Work item => Could you find each line of the data below that contains the word "right" and copy those lines?

Source data =>
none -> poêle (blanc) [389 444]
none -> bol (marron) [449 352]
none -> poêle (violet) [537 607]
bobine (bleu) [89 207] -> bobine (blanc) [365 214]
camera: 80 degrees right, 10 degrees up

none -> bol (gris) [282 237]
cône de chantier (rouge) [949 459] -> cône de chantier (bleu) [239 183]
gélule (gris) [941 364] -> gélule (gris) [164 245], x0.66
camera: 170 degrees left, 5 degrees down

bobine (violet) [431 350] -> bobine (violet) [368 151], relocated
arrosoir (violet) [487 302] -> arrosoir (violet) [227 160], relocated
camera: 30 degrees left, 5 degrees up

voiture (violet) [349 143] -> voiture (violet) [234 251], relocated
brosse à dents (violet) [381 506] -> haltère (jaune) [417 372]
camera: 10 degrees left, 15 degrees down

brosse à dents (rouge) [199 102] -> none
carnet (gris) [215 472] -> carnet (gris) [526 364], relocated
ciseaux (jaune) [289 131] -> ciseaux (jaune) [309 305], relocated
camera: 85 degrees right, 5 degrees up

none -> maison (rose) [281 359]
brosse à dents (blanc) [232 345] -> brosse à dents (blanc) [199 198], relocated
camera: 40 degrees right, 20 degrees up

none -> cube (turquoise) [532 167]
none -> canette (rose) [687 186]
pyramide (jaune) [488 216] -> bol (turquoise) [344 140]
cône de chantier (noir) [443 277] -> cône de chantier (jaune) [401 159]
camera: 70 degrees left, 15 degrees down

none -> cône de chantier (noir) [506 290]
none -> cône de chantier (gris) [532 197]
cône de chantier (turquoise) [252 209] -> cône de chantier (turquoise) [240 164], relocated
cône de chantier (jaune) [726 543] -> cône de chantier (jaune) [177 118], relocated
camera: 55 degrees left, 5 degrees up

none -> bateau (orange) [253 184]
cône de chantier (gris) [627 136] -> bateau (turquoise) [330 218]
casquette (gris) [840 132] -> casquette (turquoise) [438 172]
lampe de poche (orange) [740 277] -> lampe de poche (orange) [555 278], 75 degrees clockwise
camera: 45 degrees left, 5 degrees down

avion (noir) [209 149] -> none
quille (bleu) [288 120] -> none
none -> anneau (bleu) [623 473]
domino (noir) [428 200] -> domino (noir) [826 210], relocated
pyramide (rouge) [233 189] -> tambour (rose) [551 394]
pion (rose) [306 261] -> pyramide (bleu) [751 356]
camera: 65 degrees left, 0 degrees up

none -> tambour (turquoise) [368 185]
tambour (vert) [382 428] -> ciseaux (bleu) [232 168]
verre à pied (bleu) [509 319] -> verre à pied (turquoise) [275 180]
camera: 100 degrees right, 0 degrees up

Answer =>
camera: 80 degrees right, 10 degrees up
camera: 85 degrees right, 5 degrees up
camera: 40 degrees right, 20 degrees up
camera: 100 degrees right, 0 degrees up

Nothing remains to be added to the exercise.